■ STORED DATA:
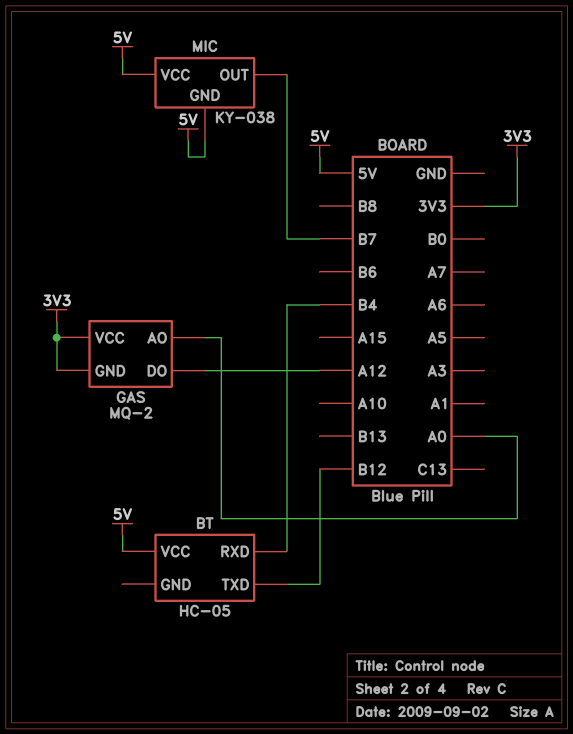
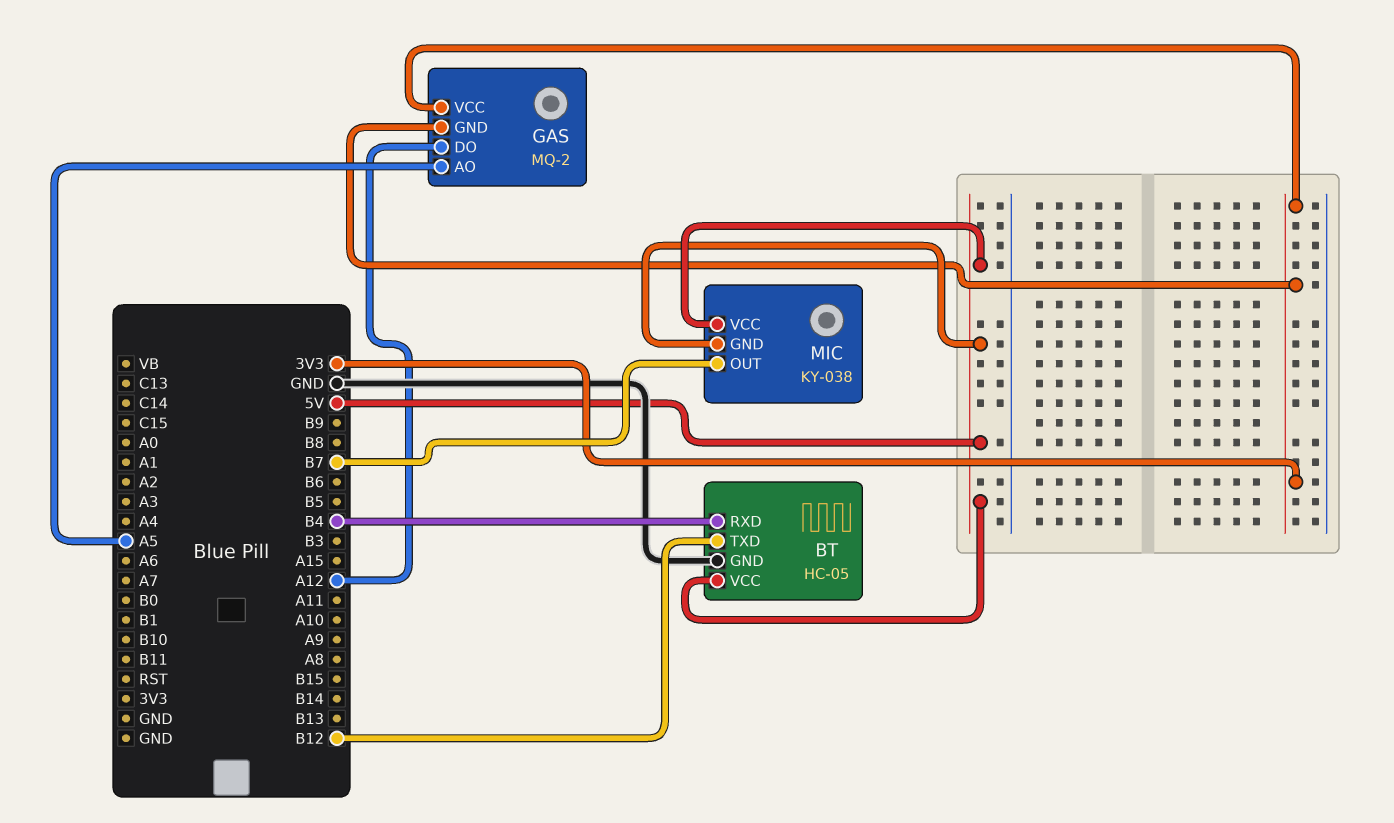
BT pin GND: none -> GND
GAS pin AO: A0 -> A5

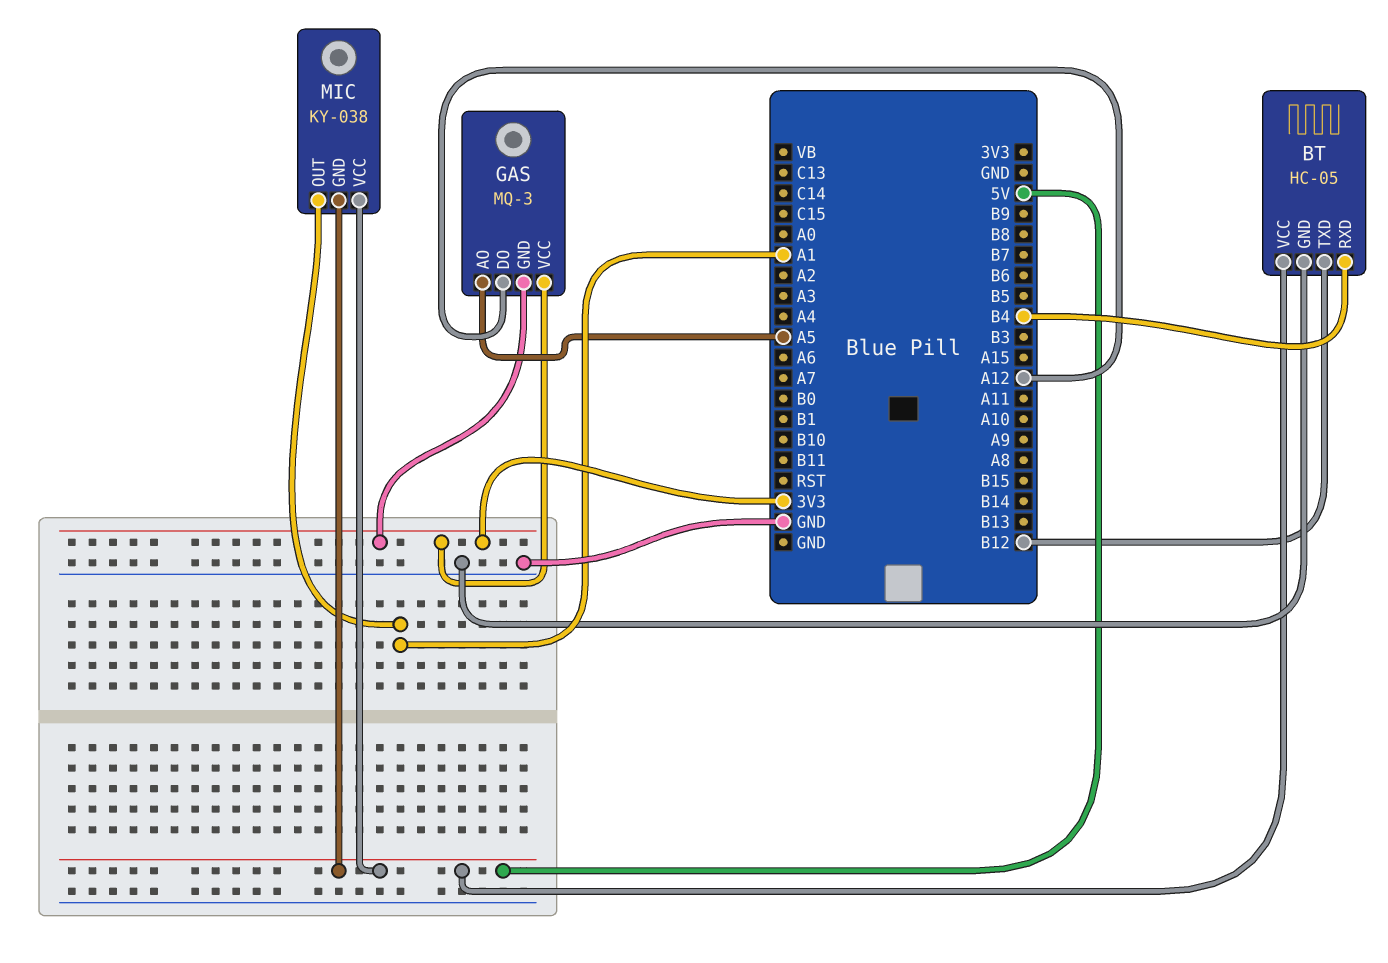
GAS: MQ-2 -> MQ-3
MIC pin OUT: B7 -> A1

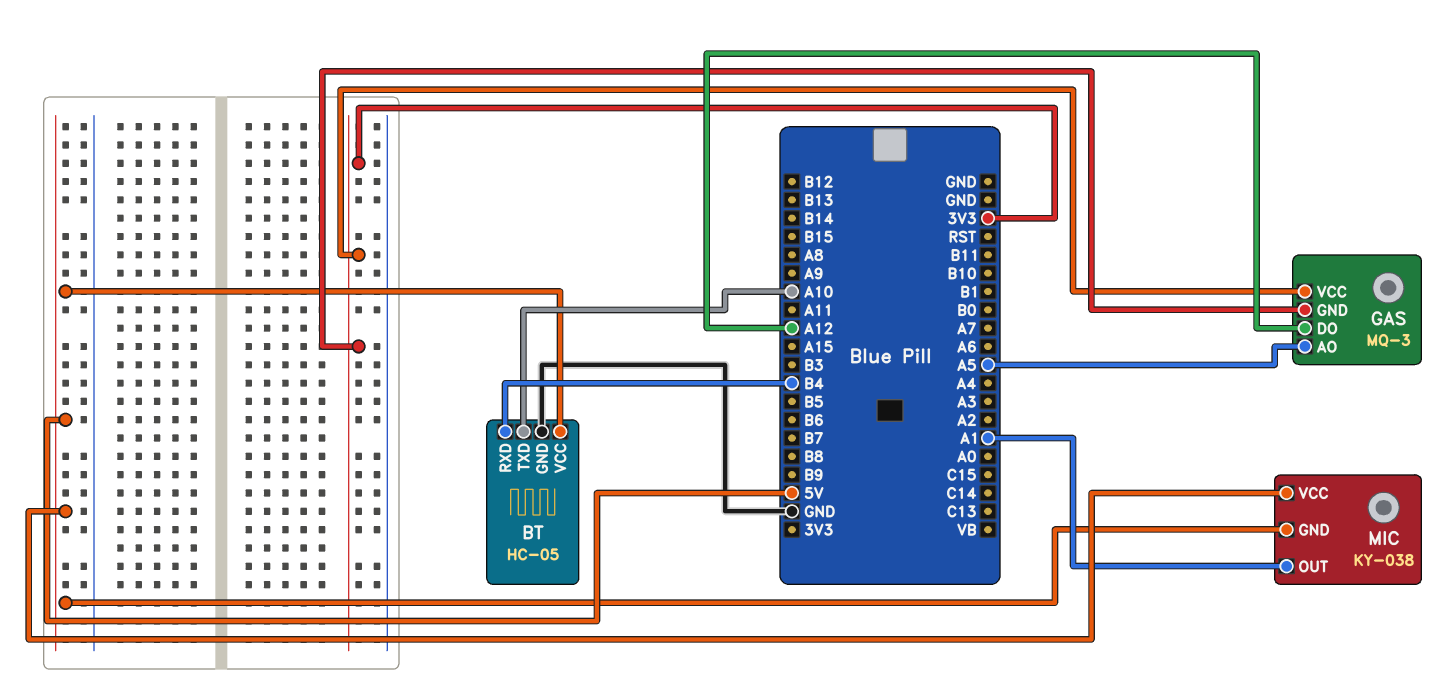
BT pin TXD: B12 -> A10

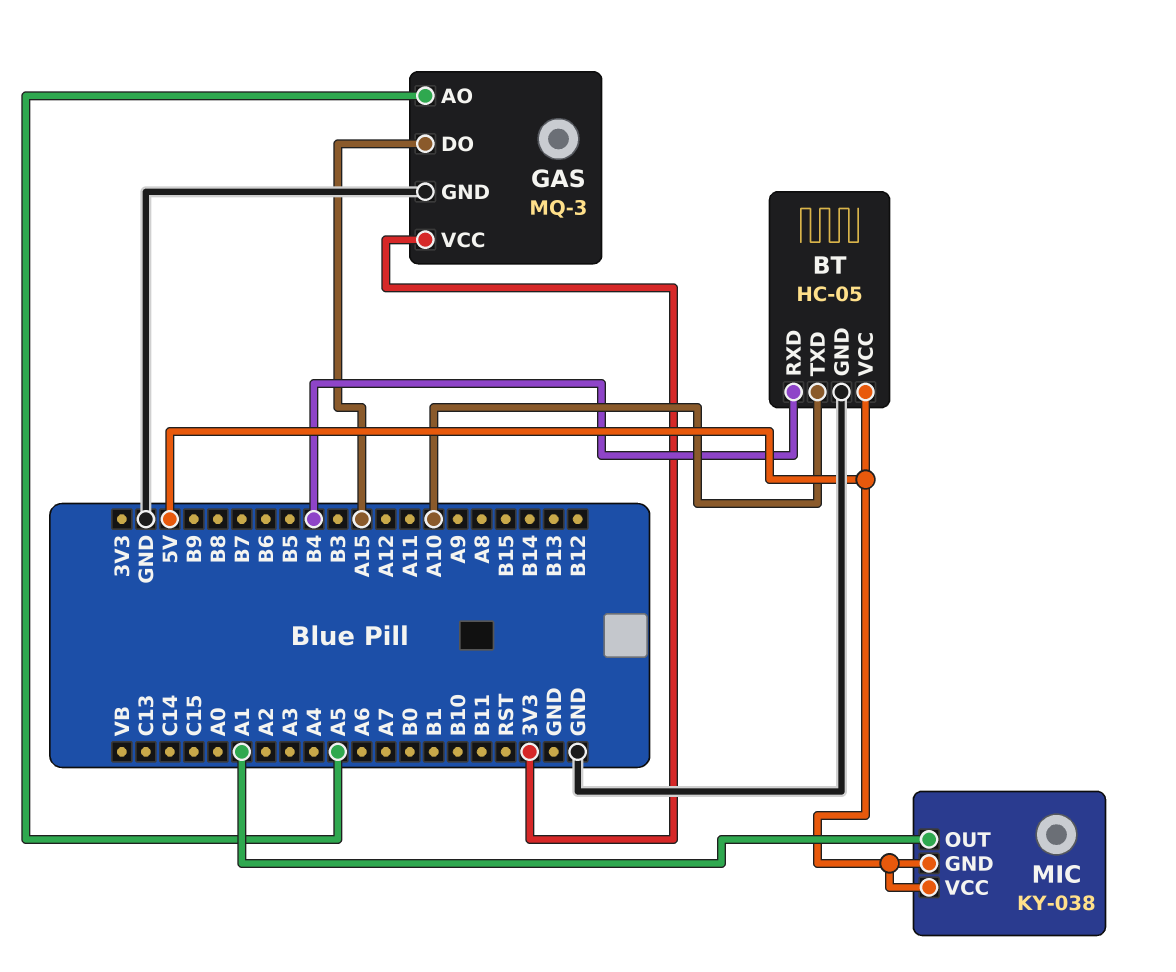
GAS pin DO: A12 -> A15
GAS pin GND: 3V3 -> GND

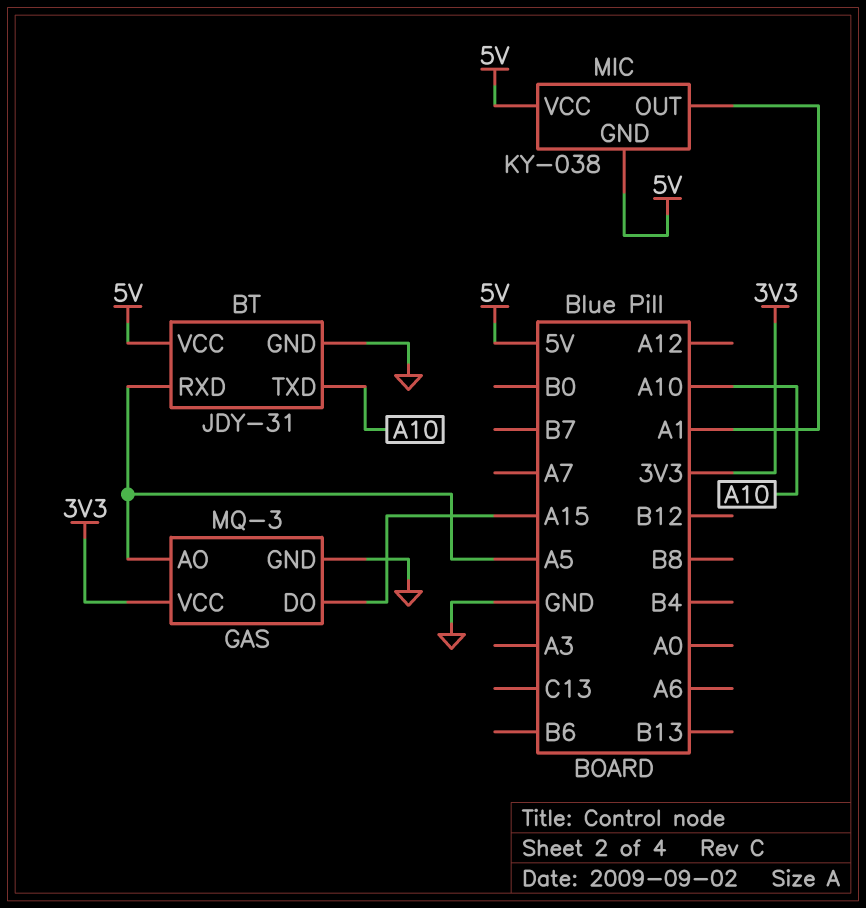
BT: HC-05 -> JDY-31
BT pin RXD: B4 -> A5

■ EXERCISE INSTRUCTIONS: With the pictures removed, set down every line of the listing above exactly.

■ TASK RESPONSE:
BT pin GND: none -> GND
GAS pin AO: A0 -> A5

GAS: MQ-2 -> MQ-3
MIC pin OUT: B7 -> A1

BT pin TXD: B12 -> A10

GAS pin DO: A12 -> A15
GAS pin GND: 3V3 -> GND

BT: HC-05 -> JDY-31
BT pin RXD: B4 -> A5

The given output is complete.